REQUIRED WORK —
Transcribe the entries below with complete accuracy, excluding the pictures.
(DATA FOR PROCESSING begins)
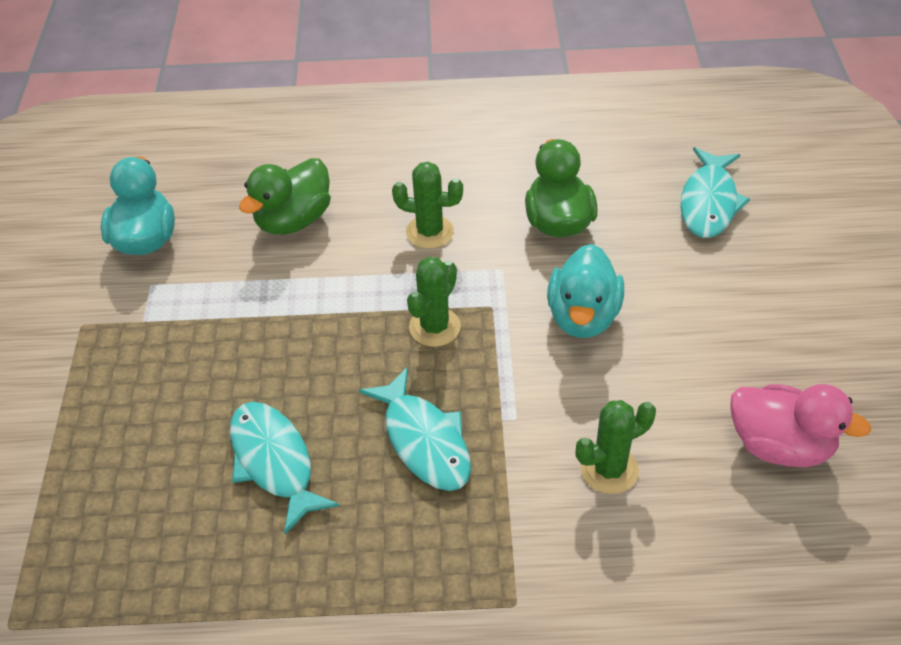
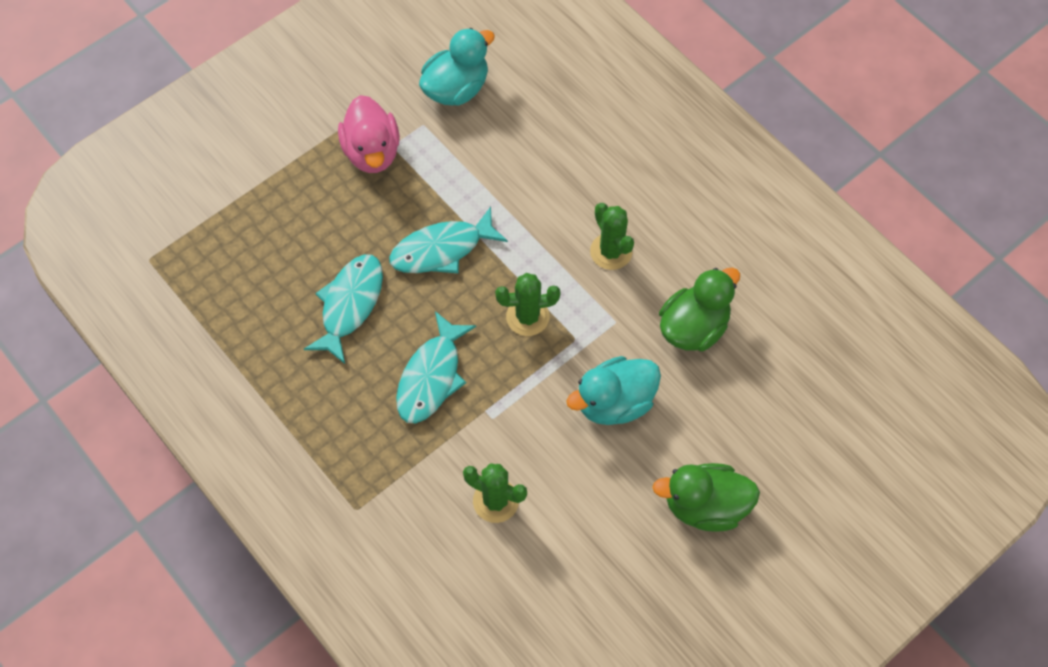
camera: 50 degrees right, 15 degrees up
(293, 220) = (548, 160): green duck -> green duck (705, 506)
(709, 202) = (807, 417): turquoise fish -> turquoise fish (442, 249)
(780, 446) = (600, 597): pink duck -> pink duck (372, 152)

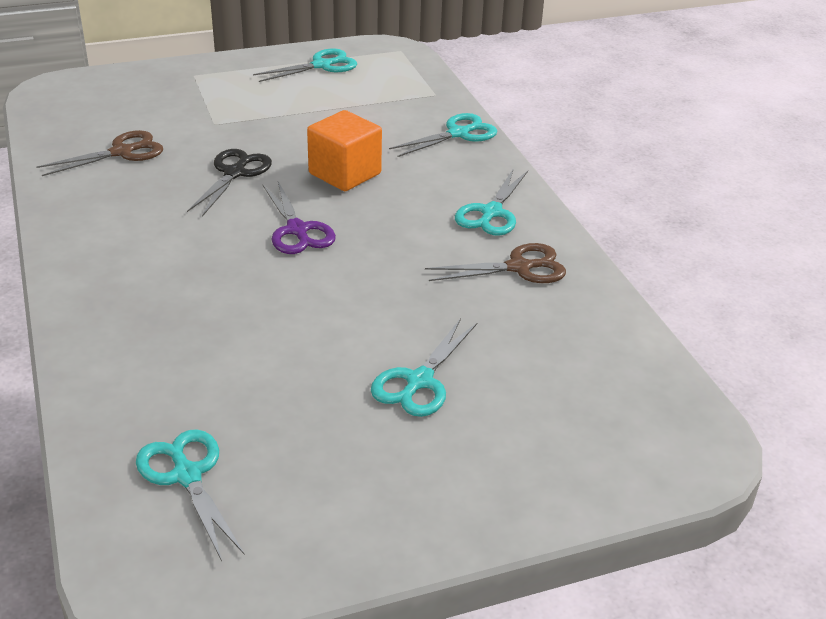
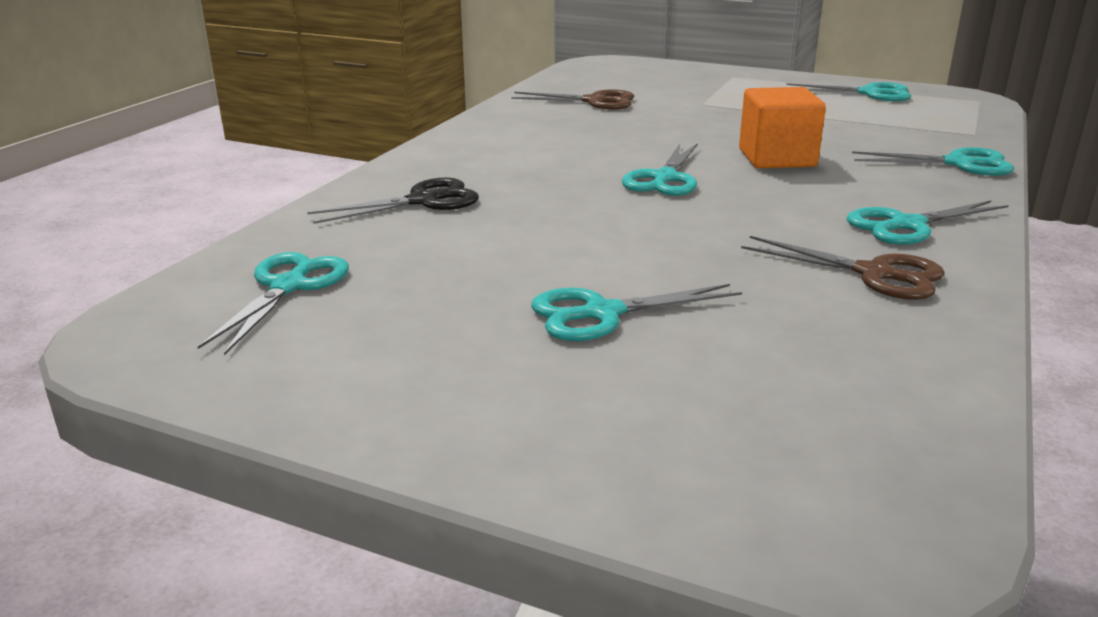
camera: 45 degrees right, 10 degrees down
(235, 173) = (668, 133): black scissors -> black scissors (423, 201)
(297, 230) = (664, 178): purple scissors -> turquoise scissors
(DATA FOR PROCESSING ends)
WRITTEN SOLUTION —
camera: 50 degrees right, 15 degrees up
(293, 220) = (548, 160): green duck -> green duck (705, 506)
(709, 202) = (807, 417): turquoise fish -> turquoise fish (442, 249)
(780, 446) = (600, 597): pink duck -> pink duck (372, 152)

camera: 45 degrees right, 10 degrees down
(235, 173) = (668, 133): black scissors -> black scissors (423, 201)
(297, 230) = (664, 178): purple scissors -> turquoise scissors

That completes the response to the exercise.